Work item
Using the records below, quote only the span that opens with the line containing "D202: LED red" and closes with the line containing "C1: 150uF (AGND, VEXT) -> 150uF (+12V, VEXT)", exactly and inclusively.

#### Input data ####

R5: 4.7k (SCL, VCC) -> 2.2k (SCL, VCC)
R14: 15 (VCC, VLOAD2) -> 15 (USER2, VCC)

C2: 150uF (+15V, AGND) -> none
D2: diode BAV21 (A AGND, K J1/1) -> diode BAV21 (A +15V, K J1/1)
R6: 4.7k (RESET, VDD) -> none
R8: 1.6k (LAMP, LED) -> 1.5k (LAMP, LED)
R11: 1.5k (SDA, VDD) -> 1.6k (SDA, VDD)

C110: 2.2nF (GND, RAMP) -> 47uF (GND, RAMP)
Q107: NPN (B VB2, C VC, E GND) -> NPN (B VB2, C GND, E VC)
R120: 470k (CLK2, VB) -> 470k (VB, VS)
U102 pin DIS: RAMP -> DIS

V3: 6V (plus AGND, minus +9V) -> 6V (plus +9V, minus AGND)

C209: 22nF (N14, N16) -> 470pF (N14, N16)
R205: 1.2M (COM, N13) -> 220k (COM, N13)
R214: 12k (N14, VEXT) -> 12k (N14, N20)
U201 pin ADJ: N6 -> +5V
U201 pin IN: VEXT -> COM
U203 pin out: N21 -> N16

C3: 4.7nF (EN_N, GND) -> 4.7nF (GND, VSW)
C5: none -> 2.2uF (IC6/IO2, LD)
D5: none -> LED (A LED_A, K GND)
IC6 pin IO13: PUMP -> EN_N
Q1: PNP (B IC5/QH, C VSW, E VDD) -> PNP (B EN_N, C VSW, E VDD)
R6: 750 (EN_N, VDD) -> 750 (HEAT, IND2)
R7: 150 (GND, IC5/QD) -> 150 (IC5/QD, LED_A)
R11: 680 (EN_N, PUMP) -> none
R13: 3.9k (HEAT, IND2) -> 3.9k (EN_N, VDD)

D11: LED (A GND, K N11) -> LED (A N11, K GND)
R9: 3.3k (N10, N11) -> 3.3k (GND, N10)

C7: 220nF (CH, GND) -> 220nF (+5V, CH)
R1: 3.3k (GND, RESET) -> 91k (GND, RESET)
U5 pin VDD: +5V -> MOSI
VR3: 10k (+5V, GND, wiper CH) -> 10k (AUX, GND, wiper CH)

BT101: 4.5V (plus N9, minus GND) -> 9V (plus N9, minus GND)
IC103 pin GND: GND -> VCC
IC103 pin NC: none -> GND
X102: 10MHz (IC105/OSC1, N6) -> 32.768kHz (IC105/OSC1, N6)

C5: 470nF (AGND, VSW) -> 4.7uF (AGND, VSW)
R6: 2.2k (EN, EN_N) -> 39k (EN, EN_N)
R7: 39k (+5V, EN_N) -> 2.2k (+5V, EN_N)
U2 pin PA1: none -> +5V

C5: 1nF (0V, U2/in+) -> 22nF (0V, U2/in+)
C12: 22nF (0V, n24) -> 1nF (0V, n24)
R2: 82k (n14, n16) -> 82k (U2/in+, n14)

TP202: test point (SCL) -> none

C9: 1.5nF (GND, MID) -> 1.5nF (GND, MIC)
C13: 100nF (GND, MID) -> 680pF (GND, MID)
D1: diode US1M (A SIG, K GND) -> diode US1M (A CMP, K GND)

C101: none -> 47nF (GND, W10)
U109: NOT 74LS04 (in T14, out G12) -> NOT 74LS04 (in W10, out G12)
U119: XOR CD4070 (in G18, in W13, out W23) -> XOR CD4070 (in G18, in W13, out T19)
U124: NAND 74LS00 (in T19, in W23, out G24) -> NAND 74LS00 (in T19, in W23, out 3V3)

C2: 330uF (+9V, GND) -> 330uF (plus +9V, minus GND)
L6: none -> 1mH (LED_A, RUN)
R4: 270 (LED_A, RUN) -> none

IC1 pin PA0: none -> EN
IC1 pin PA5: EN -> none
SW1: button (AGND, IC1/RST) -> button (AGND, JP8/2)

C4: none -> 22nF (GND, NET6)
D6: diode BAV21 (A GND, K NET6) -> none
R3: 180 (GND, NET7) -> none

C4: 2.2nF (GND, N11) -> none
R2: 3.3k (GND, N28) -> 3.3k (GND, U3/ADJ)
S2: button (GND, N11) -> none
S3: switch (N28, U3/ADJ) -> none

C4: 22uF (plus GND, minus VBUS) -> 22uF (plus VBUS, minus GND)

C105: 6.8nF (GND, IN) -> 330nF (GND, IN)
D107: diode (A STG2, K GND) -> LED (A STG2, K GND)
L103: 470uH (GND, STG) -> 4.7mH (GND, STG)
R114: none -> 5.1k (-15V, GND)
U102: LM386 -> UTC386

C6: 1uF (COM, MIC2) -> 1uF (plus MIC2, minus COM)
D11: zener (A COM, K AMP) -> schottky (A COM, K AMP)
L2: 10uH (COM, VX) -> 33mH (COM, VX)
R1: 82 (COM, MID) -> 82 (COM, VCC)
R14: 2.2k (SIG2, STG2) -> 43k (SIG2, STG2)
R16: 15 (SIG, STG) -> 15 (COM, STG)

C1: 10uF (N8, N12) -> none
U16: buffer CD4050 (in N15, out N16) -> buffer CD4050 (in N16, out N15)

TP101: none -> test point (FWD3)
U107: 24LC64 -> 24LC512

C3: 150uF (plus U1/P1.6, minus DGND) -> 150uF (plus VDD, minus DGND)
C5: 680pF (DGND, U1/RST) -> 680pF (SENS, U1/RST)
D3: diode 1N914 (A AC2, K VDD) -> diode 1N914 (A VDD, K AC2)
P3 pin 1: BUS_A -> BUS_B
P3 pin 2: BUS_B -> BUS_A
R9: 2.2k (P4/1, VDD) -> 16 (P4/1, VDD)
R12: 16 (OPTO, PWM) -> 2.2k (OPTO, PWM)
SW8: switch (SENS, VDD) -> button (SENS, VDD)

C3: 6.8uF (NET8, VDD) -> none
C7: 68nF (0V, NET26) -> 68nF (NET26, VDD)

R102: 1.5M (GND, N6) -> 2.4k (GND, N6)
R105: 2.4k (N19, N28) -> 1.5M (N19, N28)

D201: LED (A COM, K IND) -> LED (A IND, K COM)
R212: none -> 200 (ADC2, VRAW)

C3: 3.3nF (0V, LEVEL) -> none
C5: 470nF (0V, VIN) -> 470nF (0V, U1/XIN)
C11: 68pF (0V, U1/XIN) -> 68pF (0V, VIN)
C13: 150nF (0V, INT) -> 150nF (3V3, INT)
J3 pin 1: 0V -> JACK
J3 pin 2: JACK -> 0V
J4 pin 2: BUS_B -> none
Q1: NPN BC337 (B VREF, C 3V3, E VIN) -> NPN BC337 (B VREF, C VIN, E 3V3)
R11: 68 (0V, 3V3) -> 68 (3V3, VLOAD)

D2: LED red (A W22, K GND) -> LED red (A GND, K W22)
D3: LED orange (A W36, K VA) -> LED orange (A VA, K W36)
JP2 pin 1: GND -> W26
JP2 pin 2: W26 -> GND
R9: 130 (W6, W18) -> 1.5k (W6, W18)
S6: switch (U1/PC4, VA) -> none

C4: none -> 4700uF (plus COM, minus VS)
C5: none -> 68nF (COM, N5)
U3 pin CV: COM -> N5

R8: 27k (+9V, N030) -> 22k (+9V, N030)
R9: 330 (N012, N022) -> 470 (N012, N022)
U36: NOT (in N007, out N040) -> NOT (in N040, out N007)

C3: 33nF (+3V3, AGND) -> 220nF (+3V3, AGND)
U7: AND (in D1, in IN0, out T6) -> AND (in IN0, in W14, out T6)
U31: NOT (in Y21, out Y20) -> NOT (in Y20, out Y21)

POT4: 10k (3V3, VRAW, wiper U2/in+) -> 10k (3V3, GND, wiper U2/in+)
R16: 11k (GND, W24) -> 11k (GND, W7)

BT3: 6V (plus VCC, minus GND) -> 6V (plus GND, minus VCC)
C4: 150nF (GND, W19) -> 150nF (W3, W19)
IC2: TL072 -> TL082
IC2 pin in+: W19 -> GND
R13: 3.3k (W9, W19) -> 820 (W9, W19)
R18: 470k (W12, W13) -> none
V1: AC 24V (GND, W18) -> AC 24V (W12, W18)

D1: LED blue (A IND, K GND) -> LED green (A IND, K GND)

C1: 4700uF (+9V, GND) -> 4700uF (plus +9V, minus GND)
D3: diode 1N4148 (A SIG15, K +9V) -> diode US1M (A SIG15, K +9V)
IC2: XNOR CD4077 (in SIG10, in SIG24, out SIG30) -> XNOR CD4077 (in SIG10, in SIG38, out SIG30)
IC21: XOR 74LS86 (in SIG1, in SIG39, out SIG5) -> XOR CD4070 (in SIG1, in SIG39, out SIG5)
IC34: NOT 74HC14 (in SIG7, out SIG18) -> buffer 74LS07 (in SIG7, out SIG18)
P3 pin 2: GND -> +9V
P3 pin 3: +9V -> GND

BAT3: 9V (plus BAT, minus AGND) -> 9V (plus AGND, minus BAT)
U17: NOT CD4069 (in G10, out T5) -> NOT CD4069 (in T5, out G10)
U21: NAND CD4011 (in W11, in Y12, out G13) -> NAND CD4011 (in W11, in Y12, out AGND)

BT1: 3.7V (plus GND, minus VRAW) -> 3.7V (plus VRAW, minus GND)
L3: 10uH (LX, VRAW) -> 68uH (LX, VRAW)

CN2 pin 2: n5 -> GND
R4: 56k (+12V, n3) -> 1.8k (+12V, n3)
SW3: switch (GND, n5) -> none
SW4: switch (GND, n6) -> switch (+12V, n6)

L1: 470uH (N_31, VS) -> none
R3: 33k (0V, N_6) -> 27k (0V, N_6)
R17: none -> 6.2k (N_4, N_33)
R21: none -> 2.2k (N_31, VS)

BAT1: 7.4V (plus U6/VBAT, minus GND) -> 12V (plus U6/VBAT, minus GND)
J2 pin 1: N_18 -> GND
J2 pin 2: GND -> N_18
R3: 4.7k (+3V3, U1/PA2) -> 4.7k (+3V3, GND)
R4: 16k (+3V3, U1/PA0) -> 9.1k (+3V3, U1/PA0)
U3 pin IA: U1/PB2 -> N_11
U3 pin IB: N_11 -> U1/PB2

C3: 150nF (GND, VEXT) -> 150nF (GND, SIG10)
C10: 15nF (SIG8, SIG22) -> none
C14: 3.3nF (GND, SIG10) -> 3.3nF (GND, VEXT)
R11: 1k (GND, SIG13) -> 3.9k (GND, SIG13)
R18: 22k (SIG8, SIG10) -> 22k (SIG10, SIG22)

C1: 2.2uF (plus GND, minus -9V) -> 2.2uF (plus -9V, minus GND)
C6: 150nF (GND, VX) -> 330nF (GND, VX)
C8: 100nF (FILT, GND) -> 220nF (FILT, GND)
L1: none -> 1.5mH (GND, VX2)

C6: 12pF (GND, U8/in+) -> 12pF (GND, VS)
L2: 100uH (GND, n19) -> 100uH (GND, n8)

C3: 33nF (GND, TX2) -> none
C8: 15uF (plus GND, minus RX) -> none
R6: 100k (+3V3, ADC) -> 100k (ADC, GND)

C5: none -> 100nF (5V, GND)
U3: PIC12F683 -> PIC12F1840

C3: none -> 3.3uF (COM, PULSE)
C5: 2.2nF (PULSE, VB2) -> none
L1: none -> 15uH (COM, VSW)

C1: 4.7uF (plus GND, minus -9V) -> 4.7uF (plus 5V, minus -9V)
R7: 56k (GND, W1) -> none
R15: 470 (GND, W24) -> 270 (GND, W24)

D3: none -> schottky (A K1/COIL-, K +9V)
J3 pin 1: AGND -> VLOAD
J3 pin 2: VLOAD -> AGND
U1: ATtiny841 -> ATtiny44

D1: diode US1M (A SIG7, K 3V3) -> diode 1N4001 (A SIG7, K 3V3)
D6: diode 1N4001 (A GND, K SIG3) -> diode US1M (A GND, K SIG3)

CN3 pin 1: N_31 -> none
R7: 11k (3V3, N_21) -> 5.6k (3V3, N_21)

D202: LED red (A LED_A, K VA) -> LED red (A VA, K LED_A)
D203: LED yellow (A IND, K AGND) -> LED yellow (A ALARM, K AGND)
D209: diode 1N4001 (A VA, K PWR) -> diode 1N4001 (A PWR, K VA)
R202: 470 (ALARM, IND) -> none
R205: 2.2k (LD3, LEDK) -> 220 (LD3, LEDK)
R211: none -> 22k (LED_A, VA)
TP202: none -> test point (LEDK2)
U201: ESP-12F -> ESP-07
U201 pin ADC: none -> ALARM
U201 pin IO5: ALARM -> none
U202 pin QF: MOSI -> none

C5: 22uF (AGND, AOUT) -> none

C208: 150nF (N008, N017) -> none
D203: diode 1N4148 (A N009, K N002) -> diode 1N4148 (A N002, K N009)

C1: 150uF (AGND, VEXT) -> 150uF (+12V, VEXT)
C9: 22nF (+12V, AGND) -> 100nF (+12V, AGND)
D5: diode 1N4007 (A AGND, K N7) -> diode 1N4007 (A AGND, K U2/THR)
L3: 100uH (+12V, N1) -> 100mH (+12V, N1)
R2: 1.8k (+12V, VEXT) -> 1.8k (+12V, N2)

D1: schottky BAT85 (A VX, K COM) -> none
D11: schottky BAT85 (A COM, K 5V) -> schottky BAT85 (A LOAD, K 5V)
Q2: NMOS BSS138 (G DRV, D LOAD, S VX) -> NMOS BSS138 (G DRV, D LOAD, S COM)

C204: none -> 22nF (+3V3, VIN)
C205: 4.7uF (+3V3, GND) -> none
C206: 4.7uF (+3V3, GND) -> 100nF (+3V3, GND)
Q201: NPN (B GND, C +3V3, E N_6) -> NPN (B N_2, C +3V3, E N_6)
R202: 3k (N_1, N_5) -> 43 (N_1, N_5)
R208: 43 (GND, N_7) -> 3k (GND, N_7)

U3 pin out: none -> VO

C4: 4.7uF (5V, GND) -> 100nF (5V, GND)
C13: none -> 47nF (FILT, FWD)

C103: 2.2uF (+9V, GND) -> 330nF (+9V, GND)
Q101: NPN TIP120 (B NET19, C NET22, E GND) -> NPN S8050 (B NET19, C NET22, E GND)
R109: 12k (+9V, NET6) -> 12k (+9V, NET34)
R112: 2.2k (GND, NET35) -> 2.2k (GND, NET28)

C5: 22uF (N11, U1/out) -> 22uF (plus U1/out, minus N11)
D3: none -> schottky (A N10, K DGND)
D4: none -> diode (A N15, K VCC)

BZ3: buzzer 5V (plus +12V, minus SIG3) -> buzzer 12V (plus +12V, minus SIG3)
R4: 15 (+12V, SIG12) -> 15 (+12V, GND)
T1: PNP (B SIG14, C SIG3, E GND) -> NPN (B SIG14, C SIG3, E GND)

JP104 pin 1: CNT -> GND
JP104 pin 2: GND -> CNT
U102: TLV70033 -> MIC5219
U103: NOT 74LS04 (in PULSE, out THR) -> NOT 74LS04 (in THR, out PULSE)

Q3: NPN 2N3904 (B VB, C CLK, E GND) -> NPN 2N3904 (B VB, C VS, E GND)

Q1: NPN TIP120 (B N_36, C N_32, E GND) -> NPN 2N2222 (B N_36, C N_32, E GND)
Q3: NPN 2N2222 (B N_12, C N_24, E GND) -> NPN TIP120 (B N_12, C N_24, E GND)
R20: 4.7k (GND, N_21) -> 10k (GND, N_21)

####

Exercise answer
D202: LED red (A LED_A, K VA) -> LED red (A VA, K LED_A)
D203: LED yellow (A IND, K AGND) -> LED yellow (A ALARM, K AGND)
D209: diode 1N4001 (A VA, K PWR) -> diode 1N4001 (A PWR, K VA)
R202: 470 (ALARM, IND) -> none
R205: 2.2k (LD3, LEDK) -> 220 (LD3, LEDK)
R211: none -> 22k (LED_A, VA)
TP202: none -> test point (LEDK2)
U201: ESP-12F -> ESP-07
U201 pin ADC: none -> ALARM
U201 pin IO5: ALARM -> none
U202 pin QF: MOSI -> none

C5: 22uF (AGND, AOUT) -> none

C208: 150nF (N008, N017) -> none
D203: diode 1N4148 (A N009, K N002) -> diode 1N4148 (A N002, K N009)

C1: 150uF (AGND, VEXT) -> 150uF (+12V, VEXT)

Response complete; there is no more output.